> _Assignment_
Among the entries below, find every line that contains the string "none", then copy it.

===

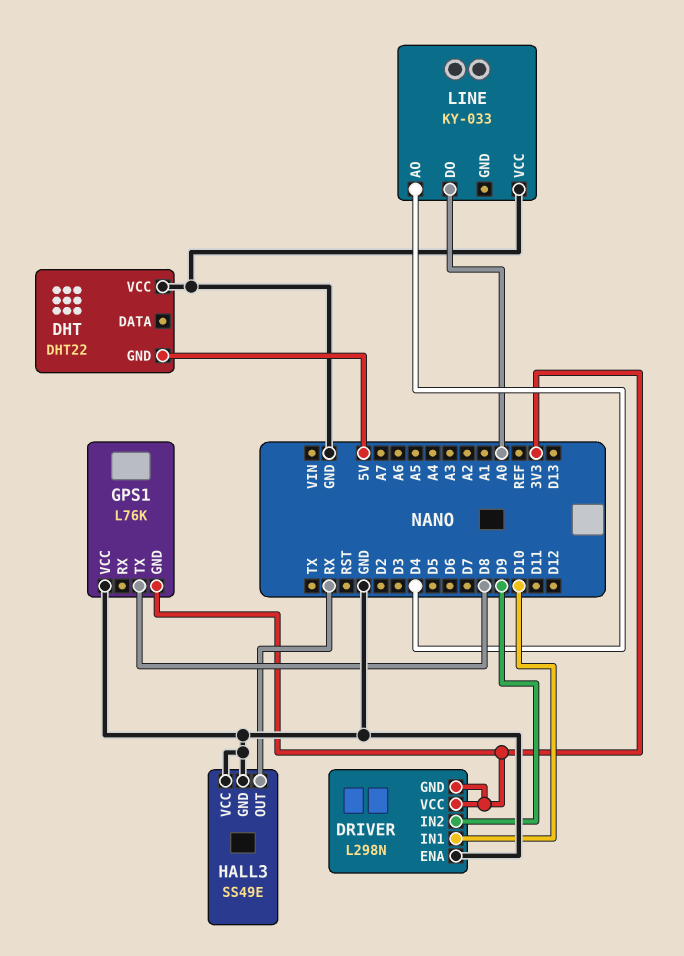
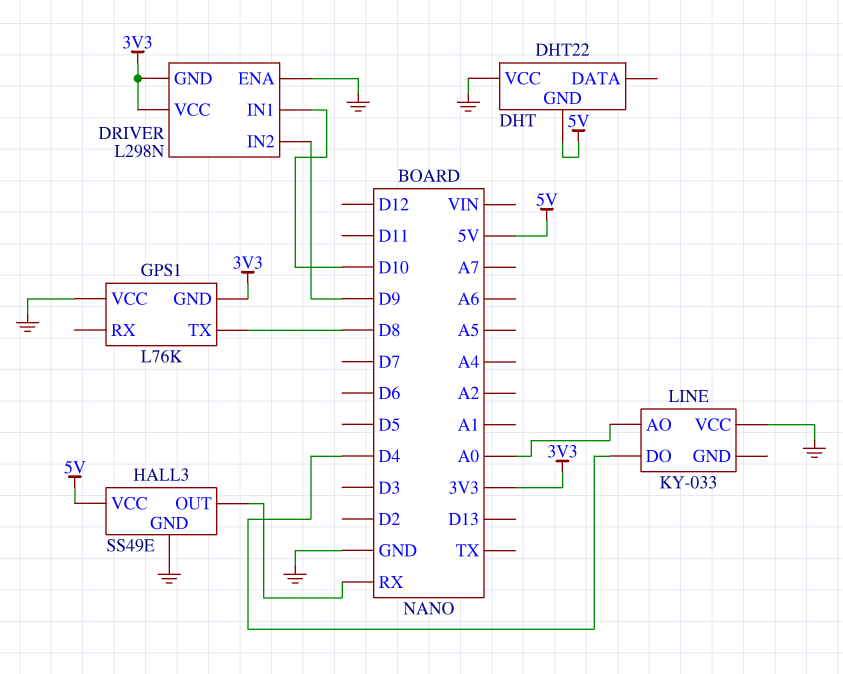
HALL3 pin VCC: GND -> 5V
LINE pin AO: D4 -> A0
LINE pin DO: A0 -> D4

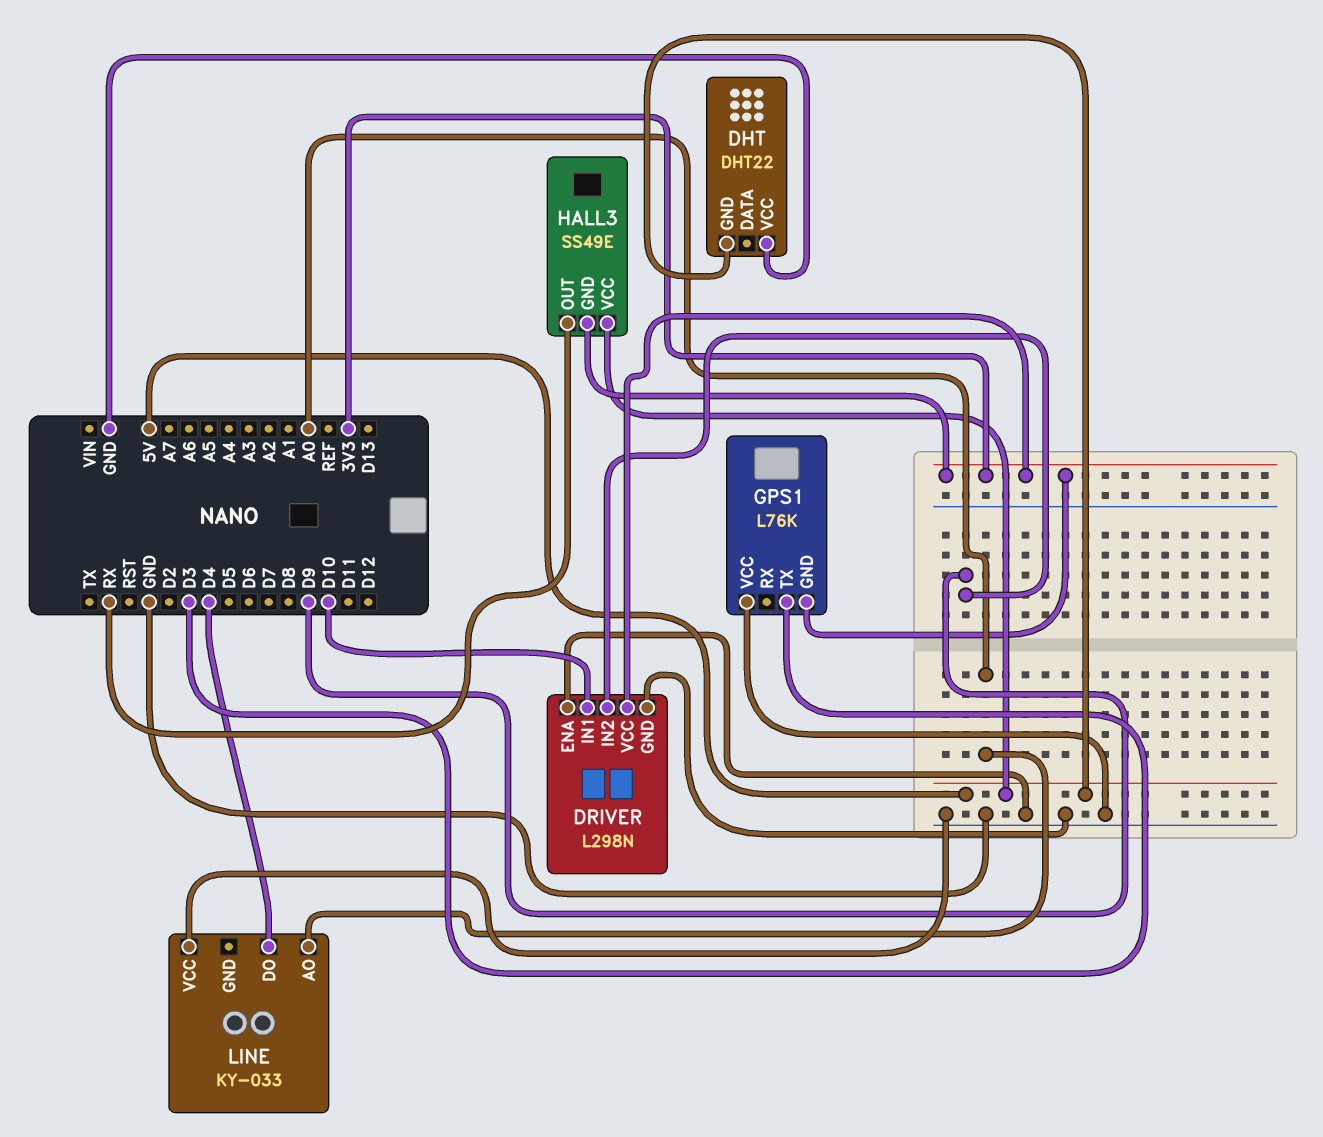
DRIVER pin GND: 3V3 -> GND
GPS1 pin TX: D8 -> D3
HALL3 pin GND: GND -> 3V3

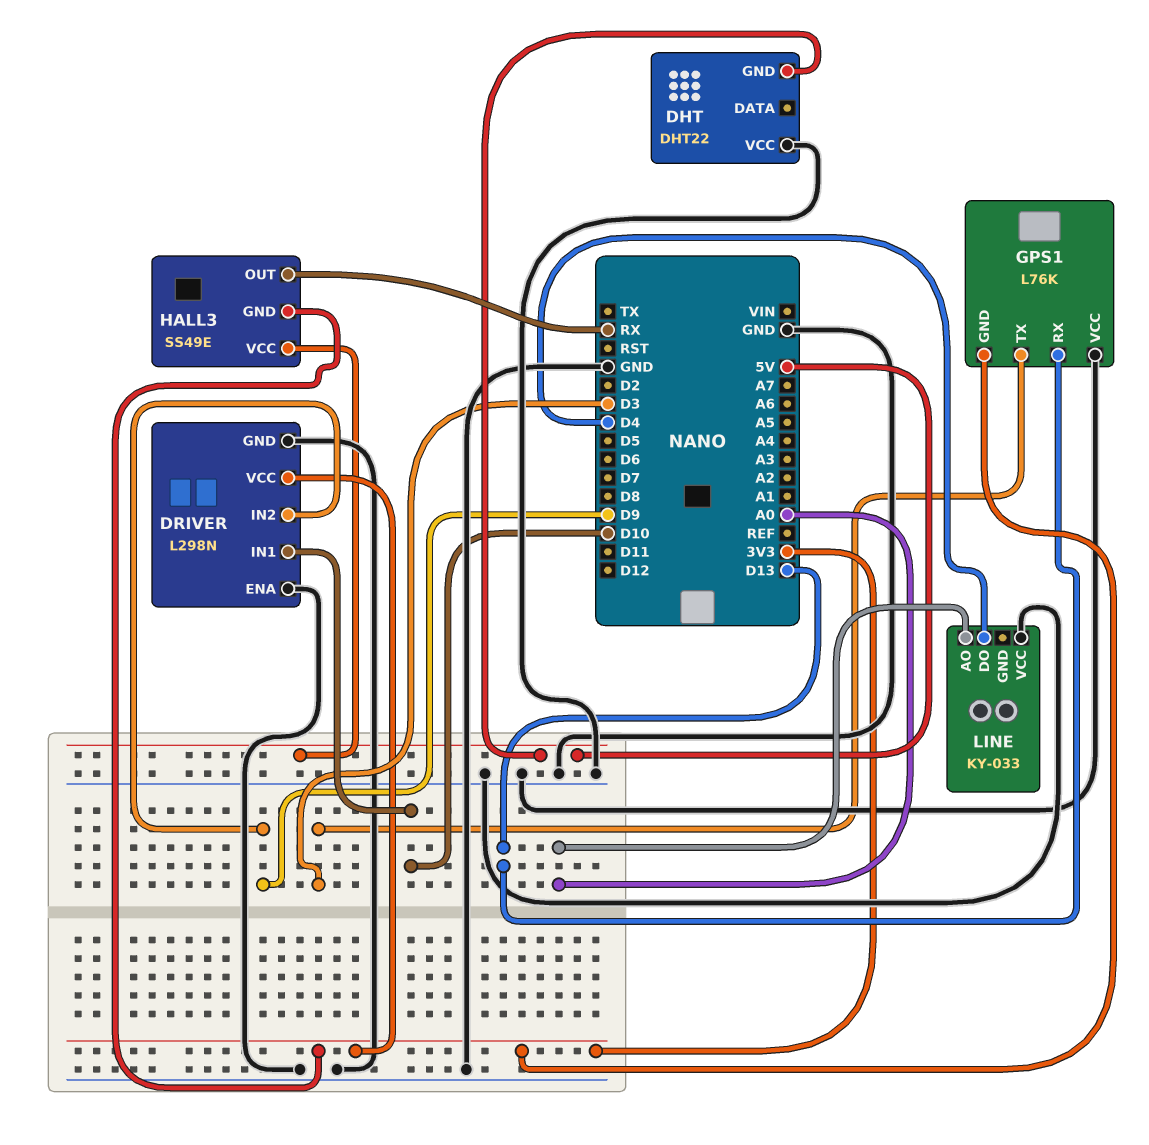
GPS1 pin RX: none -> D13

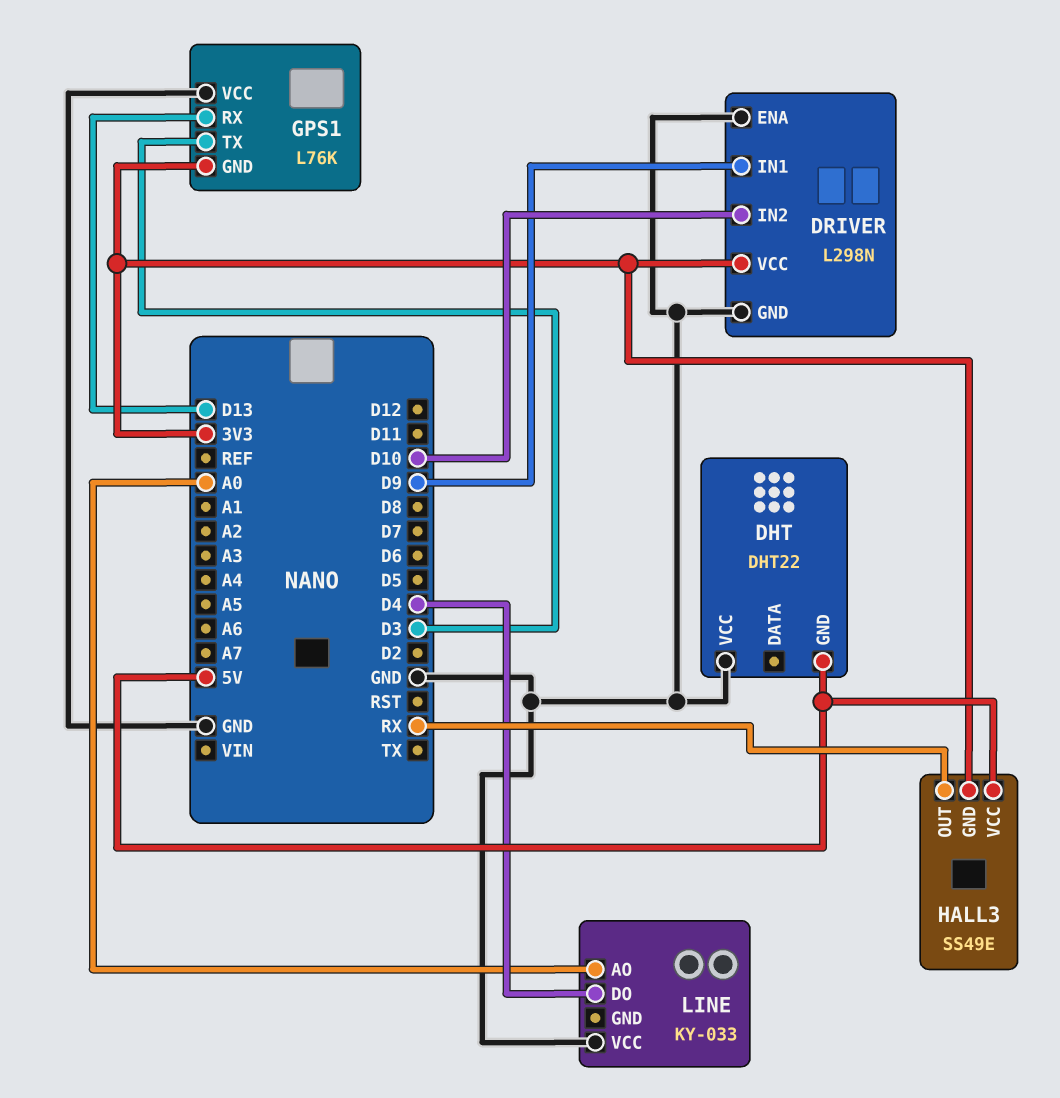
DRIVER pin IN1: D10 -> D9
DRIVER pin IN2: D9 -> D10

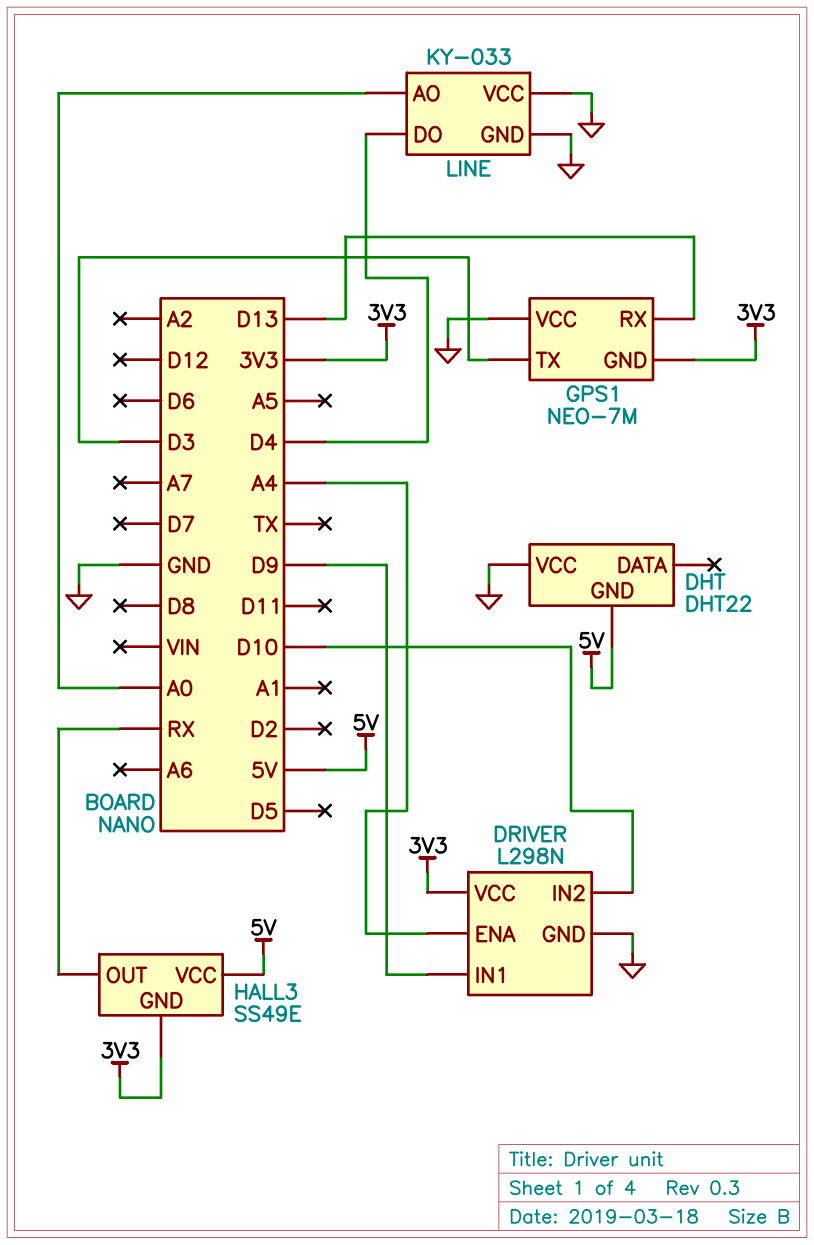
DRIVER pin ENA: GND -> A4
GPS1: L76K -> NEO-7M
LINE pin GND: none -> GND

===

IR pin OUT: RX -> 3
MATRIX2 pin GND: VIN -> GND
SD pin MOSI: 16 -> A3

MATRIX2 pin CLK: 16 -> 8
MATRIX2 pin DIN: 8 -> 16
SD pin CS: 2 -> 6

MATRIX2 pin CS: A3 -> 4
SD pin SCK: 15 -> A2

===

> _Result for this task_
GPS1 pin RX: none -> D13
LINE pin GND: none -> GND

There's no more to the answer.